Work order | Filter the listing below, keeping only the lines with the word "satellite".
(Data Opens)
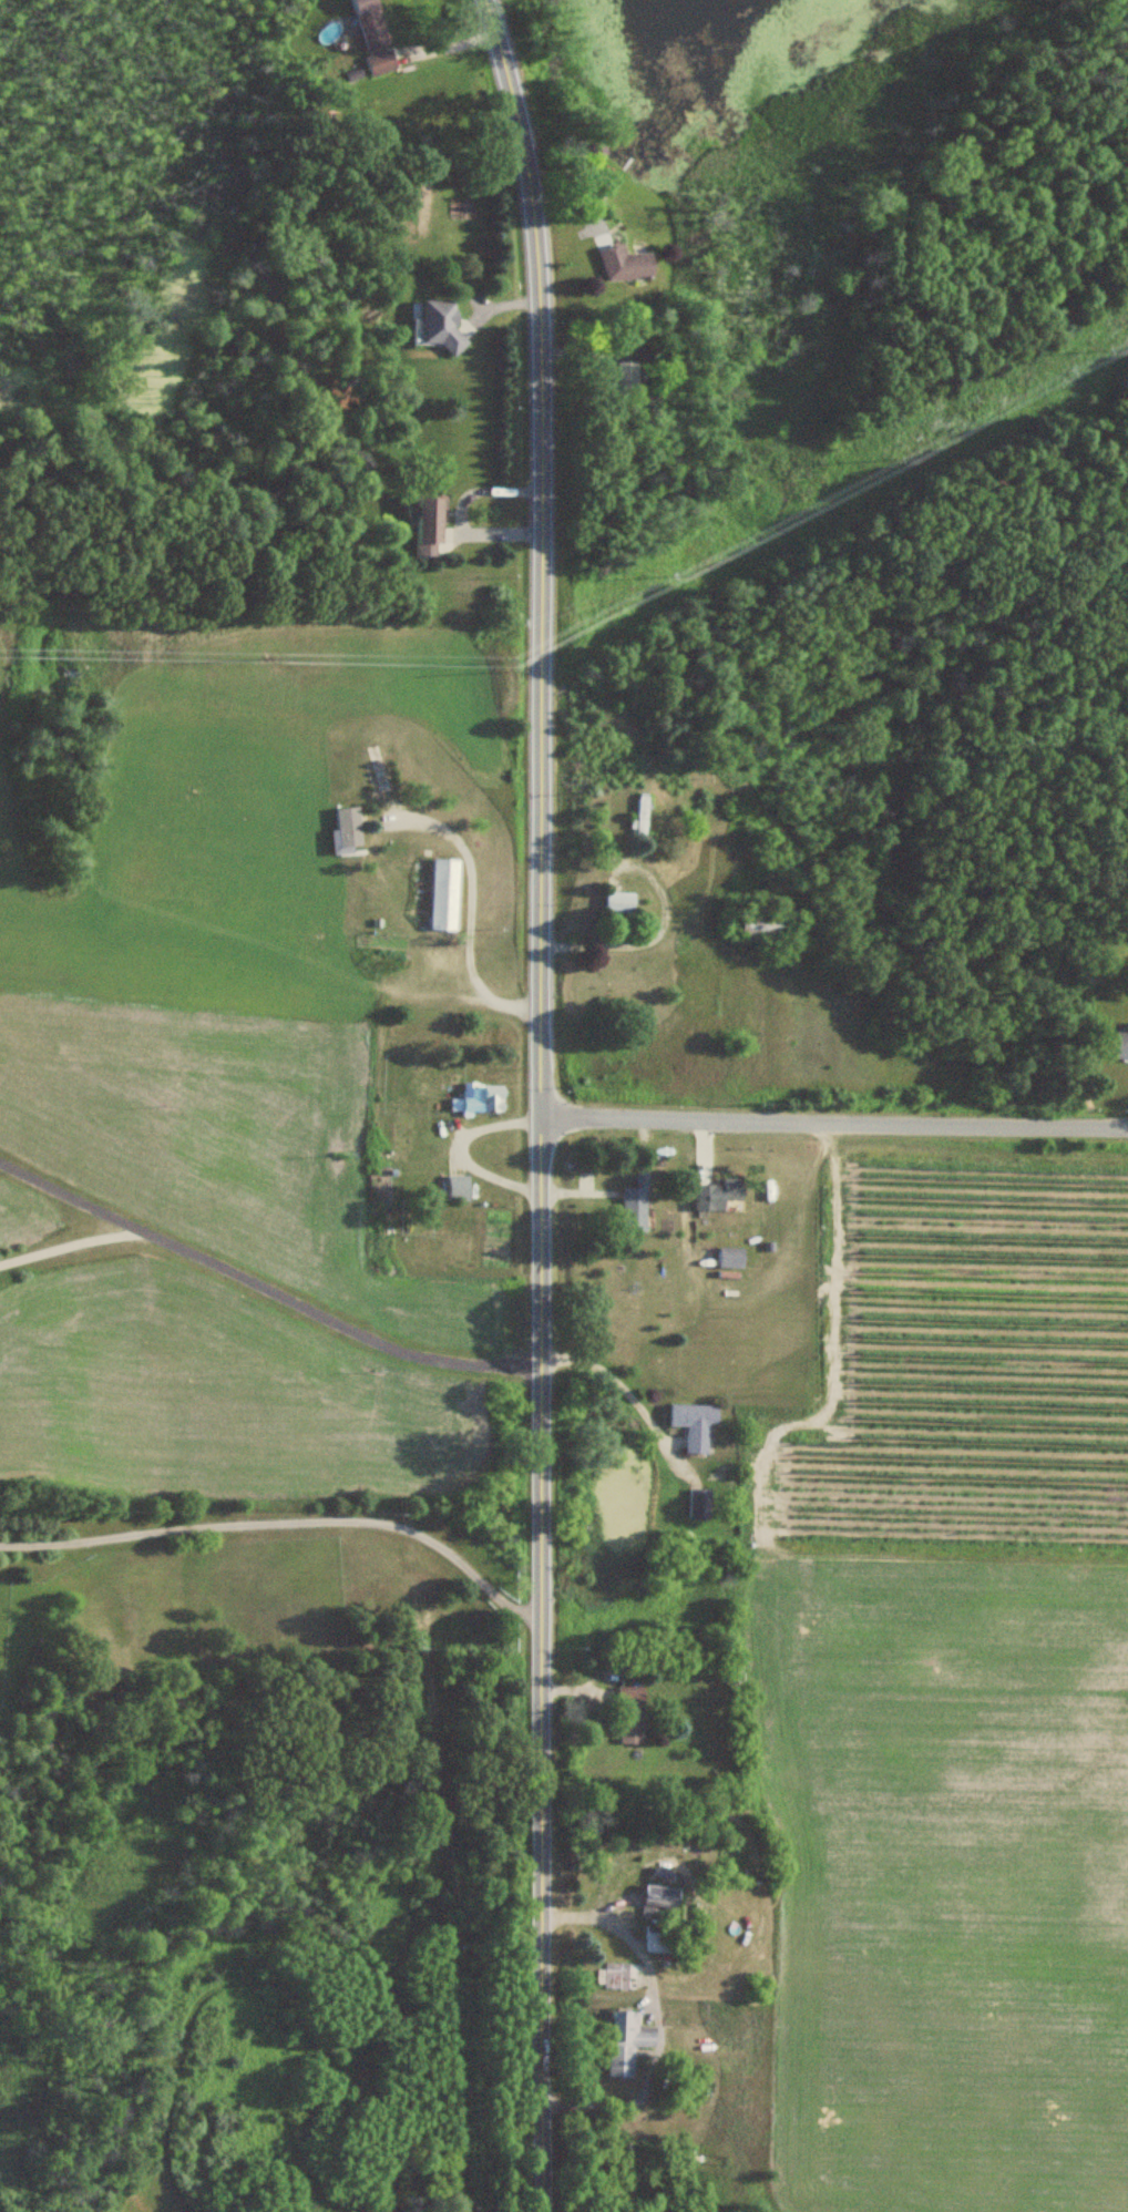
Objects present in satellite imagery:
building: (370, 24)
building: (380, 63)
building: (625, 266)
building: (436, 326)
building: (625, 382)
building: (428, 526)
building: (377, 772)
building: (640, 819)
building: (443, 897)
building: (619, 904)
road: (470, 909)
building: (758, 933)
road: (648, 943)
building: (1121, 1047)
building: (482, 1099)
road: (540, 1102)
road: (834, 1124)
building: (454, 1188)
building: (719, 1194)
building: (636, 1206)
road: (71, 1244)
building: (732, 1258)
road: (263, 1288)
road: (619, 1384)
building: (694, 1424)
building: (700, 1503)
road: (284, 1520)
building: (630, 1715)
building: (639, 1916)
building: (620, 1973)
road: (657, 2020)
building: (625, 2042)
building: (664, 2081)

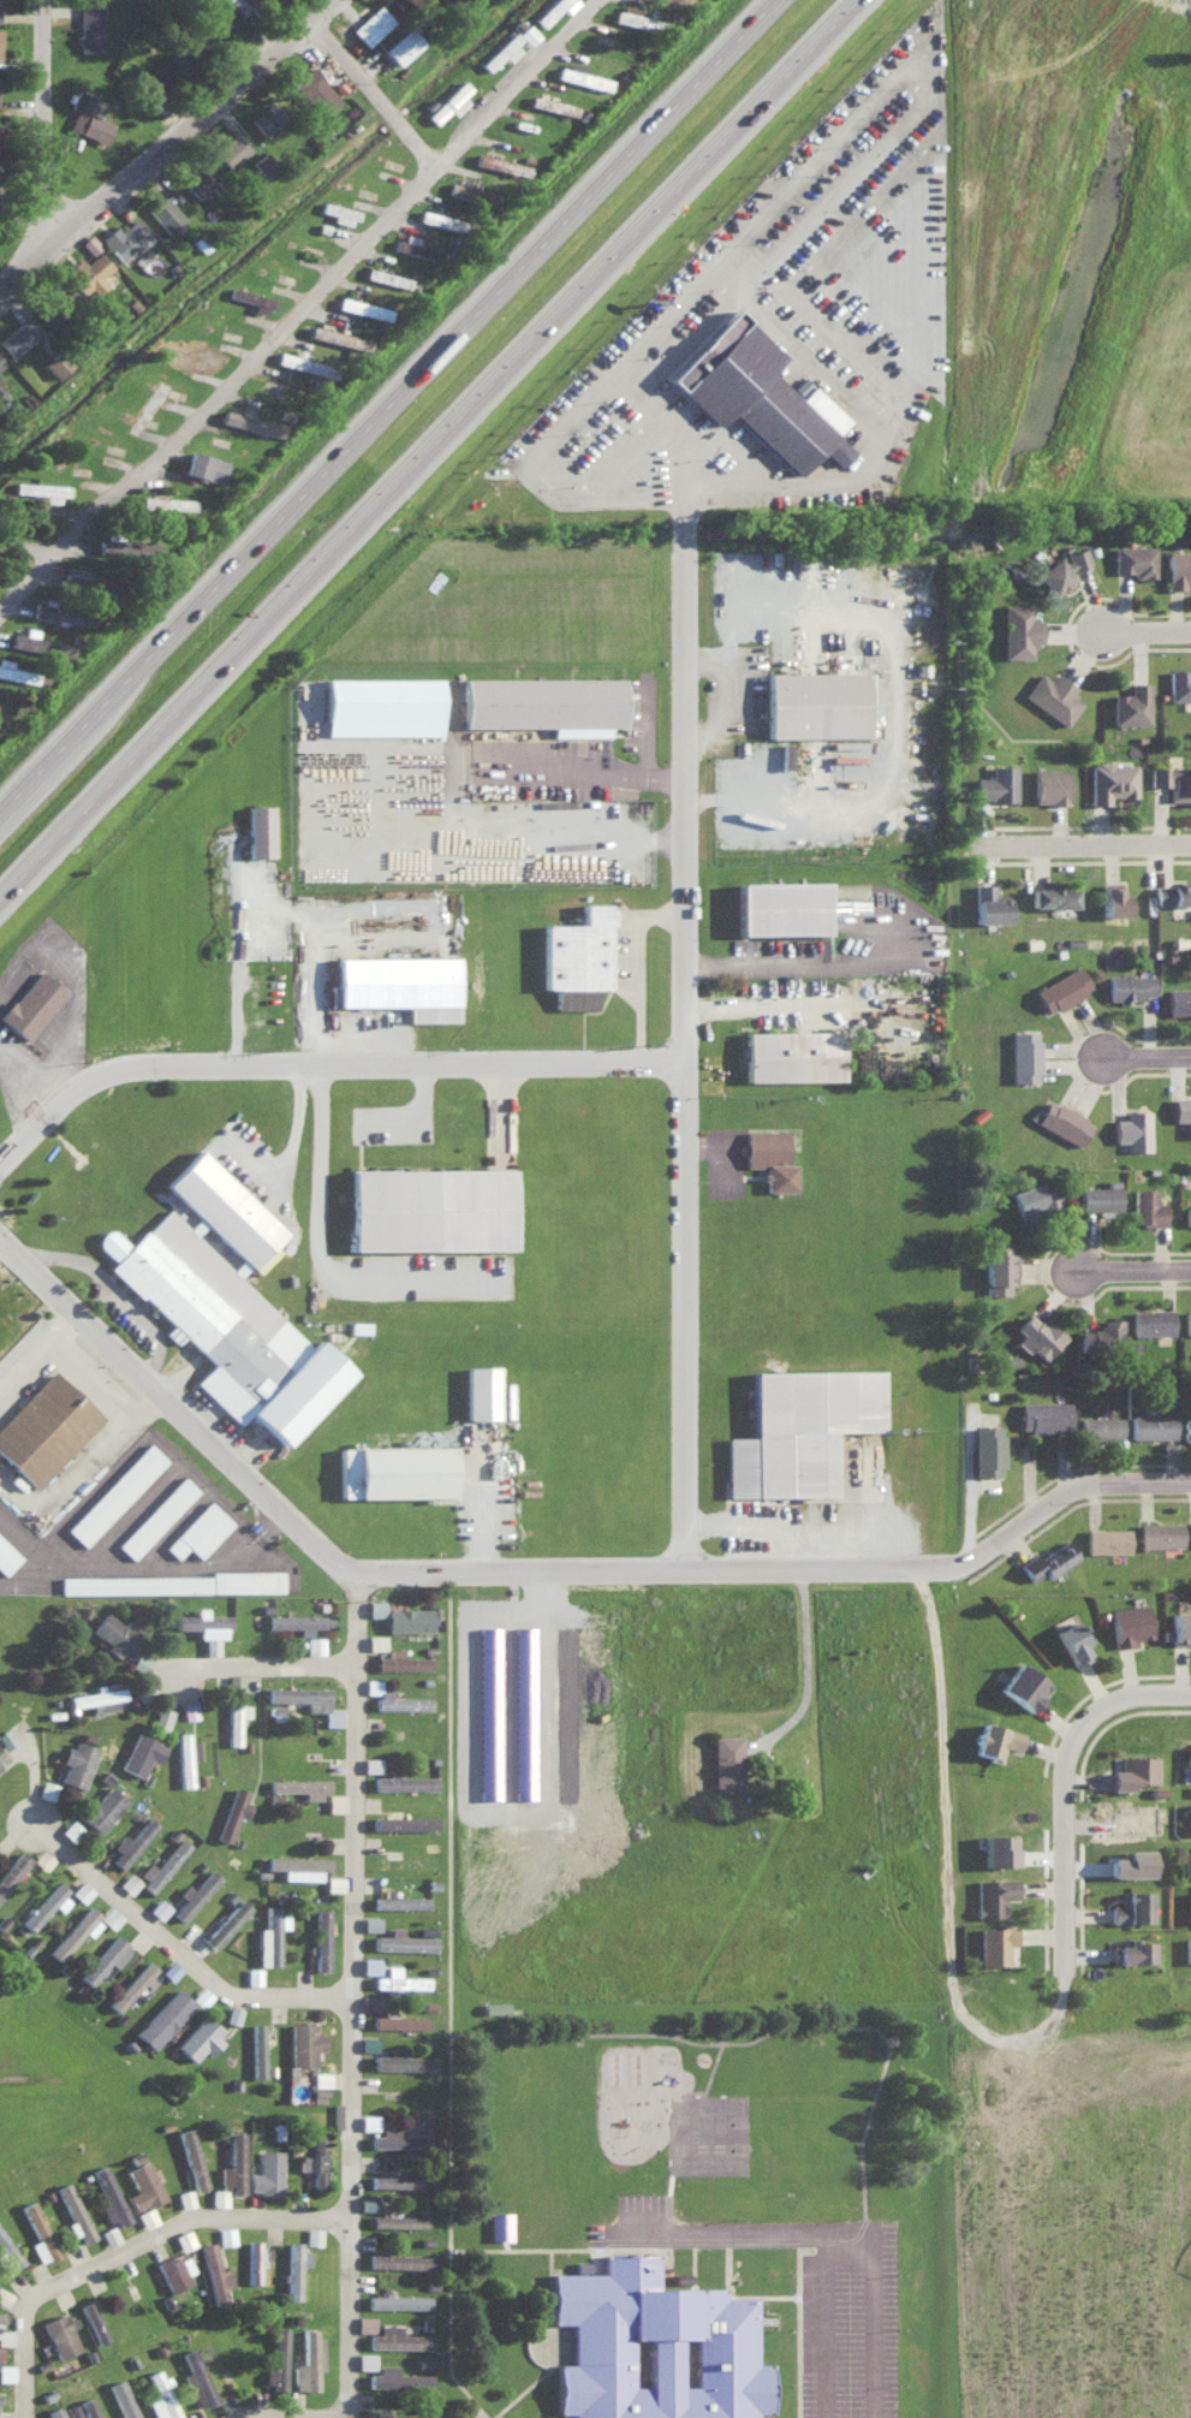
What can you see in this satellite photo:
building: (248, 1)
building: (551, 9)
building: (0, 11)
building: (636, 17)
building: (372, 24)
building: (89, 26)
building: (208, 28)
building: (527, 33)
building: (0, 43)
building: (402, 45)
building: (502, 51)
building: (165, 71)
building: (583, 77)
road: (511, 81)
building: (315, 91)
road: (376, 93)
road: (899, 94)
building: (450, 101)
building: (552, 104)
building: (87, 118)
building: (266, 118)
road: (56, 129)
building: (231, 149)
road: (173, 156)
building: (502, 163)
building: (197, 178)
building: (471, 192)
building: (339, 212)
building: (164, 213)
building: (439, 218)
building: (124, 236)
building: (89, 243)
building: (414, 248)
building: (86, 272)
building: (387, 276)
road: (744, 287)
building: (252, 298)
building: (362, 306)
road: (465, 324)
building: (18, 334)
building: (338, 336)
building: (192, 354)
building: (0, 361)
building: (305, 363)
building: (1, 387)
road: (220, 390)
building: (760, 394)
building: (8, 408)
road: (458, 413)
building: (251, 421)
building: (205, 465)
building: (42, 489)
road: (804, 497)
building: (167, 502)
building: (1134, 559)
building: (1178, 568)
building: (1060, 569)
building: (87, 580)
building: (63, 611)
building: (1019, 629)
road: (1145, 631)
building: (38, 642)
building: (15, 671)
building: (1179, 684)
building: (1053, 696)
building: (544, 703)
building: (816, 703)
building: (1131, 704)
building: (381, 705)
road: (76, 726)
road: (893, 751)
road: (592, 775)
building: (1173, 780)
building: (1111, 781)
building: (996, 783)
building: (1050, 785)
building: (259, 829)
road: (1088, 847)
road: (31, 860)
building: (1172, 893)
building: (1052, 896)
building: (1113, 901)
building: (989, 904)
building: (781, 907)
road: (232, 949)
building: (577, 957)
road: (634, 963)
road: (784, 963)
building: (400, 984)
building: (1129, 985)
building: (1062, 988)
building: (1179, 1000)
building: (32, 1004)
road: (744, 1009)
road: (685, 1038)
building: (793, 1055)
building: (1024, 1056)
road: (1145, 1059)
road: (324, 1061)
building: (1183, 1111)
building: (1063, 1120)
building: (1132, 1128)
road: (319, 1155)
building: (769, 1155)
building: (1034, 1196)
building: (1099, 1196)
building: (1146, 1205)
building: (431, 1206)
building: (1188, 1213)
building: (999, 1266)
road: (1130, 1272)
road: (117, 1292)
building: (226, 1300)
building: (1151, 1320)
building: (1187, 1320)
building: (1102, 1333)
building: (1038, 1334)
building: (483, 1391)
road: (175, 1407)
building: (1044, 1414)
building: (1152, 1423)
building: (1100, 1425)
building: (45, 1426)
building: (1187, 1426)
building: (799, 1428)
building: (987, 1448)
building: (395, 1469)
building: (115, 1493)
road: (498, 1504)
road: (1046, 1504)
building: (156, 1516)
road: (802, 1524)
building: (199, 1530)
building: (1190, 1532)
building: (1159, 1533)
building: (1107, 1538)
building: (7, 1555)
building: (1048, 1559)
road: (633, 1570)
building: (170, 1581)
building: (375, 1606)
building: (407, 1617)
building: (298, 1620)
building: (1129, 1622)
building: (204, 1626)
building: (1180, 1626)
building: (117, 1633)
building: (1073, 1640)
building: (314, 1643)
building: (401, 1659)
building: (140, 1660)
road: (819, 1661)
road: (259, 1668)
building: (234, 1680)
building: (1024, 1685)
building: (97, 1697)
building: (307, 1699)
building: (400, 1700)
building: (189, 1708)
building: (487, 1711)
building: (162, 1715)
building: (235, 1720)
building: (6, 1736)
building: (995, 1739)
building: (140, 1752)
building: (1188, 1753)
building: (186, 1756)
building: (726, 1760)
building: (1, 1761)
building: (76, 1761)
building: (371, 1763)
building: (1134, 1770)
building: (403, 1780)
building: (300, 1784)
road: (1074, 1786)
building: (46, 1788)
building: (335, 1801)
building: (102, 1807)
road: (463, 1808)
building: (232, 1811)
building: (70, 1828)
building: (130, 1842)
building: (998, 1847)
building: (164, 1862)
building: (1131, 1862)
building: (1186, 1862)
road: (945, 1864)
building: (298, 1865)
building: (12, 1868)
building: (128, 1882)
building: (80, 1890)
building: (193, 1894)
building: (993, 1894)
building: (399, 1900)
building: (47, 1904)
building: (1131, 1906)
building: (159, 1907)
building: (110, 1916)
building: (225, 1921)
building: (72, 1931)
building: (269, 1936)
building: (321, 1937)
building: (402, 1939)
building: (995, 1942)
building: (1187, 1947)
building: (1131, 1950)
road: (177, 1951)
building: (104, 1958)
building: (370, 1963)
building: (252, 1974)
building: (399, 1979)
building: (132, 1985)
road: (350, 1996)
building: (369, 2001)
building: (233, 2013)
building: (163, 2016)
building: (397, 2019)
road: (888, 2035)
building: (200, 2036)
road: (598, 2040)
building: (304, 2042)
building: (257, 2048)
building: (401, 2059)
building: (369, 2122)
building: (277, 2128)
building: (397, 2137)
park: (722, 2139)
building: (192, 2157)
building: (314, 2159)
building: (233, 2162)
building: (266, 2171)
building: (394, 2180)
building: (142, 2182)
road: (683, 2190)
building: (109, 2195)
building: (218, 2195)
building: (366, 2202)
building: (75, 2210)
building: (397, 2220)
building: (499, 2224)
parking lot: (649, 2228)
building: (514, 2229)
road: (461, 2230)
building: (38, 2232)
building: (109, 2234)
building: (225, 2234)
building: (312, 2235)
building: (184, 2238)
road: (761, 2239)
road: (518, 2249)
building: (9, 2251)
road: (644, 2253)
road: (137, 2256)
building: (255, 2259)
building: (398, 2259)
road: (706, 2261)
building: (294, 2267)
road: (680, 2268)
road: (740, 2268)
building: (175, 2271)
building: (215, 2274)
building: (397, 2300)
road: (790, 2302)
road: (884, 2307)
building: (93, 2320)
building: (364, 2323)
road: (838, 2328)
road: (812, 2329)
building: (5, 2333)
parking lot: (863, 2333)
building: (59, 2334)
building: (397, 2336)
road: (461, 2342)
road: (573, 2345)
building: (669, 2345)
road: (562, 2347)
building: (276, 2359)
building: (365, 2359)
building: (307, 2360)
building: (6, 2371)
building: (397, 2377)
building: (196, 2378)
building: (161, 2395)
building: (122, 2398)
building: (89, 2407)
building: (55, 2412)
building: (389, 2415)
road: (337, 2417)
(Data Closes)
Solution to the exercise |
Objects present in satellite imagery:
What can you see in this satellite photo:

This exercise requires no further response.